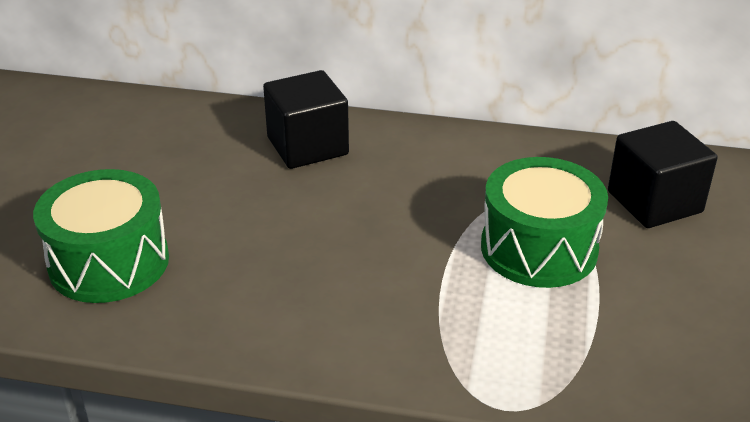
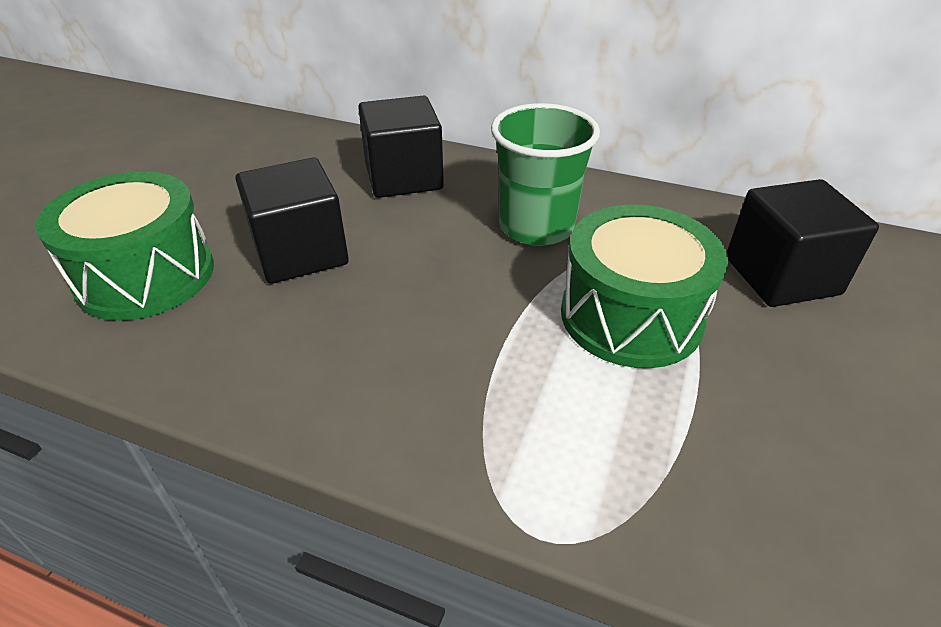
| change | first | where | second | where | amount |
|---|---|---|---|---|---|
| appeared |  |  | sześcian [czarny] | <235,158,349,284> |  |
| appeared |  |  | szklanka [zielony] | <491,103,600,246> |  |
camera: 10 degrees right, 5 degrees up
━━━━━━━━
**Exercise instructions:**
Your answer should consist of the lines from the material that contain "appeared".

**Completed exercise:**
| appeared |  |  | sześcian [czarny] | <235,158,349,284> |  |
| appeared |  |  | szklanka [zielony] | <491,103,600,246> |  |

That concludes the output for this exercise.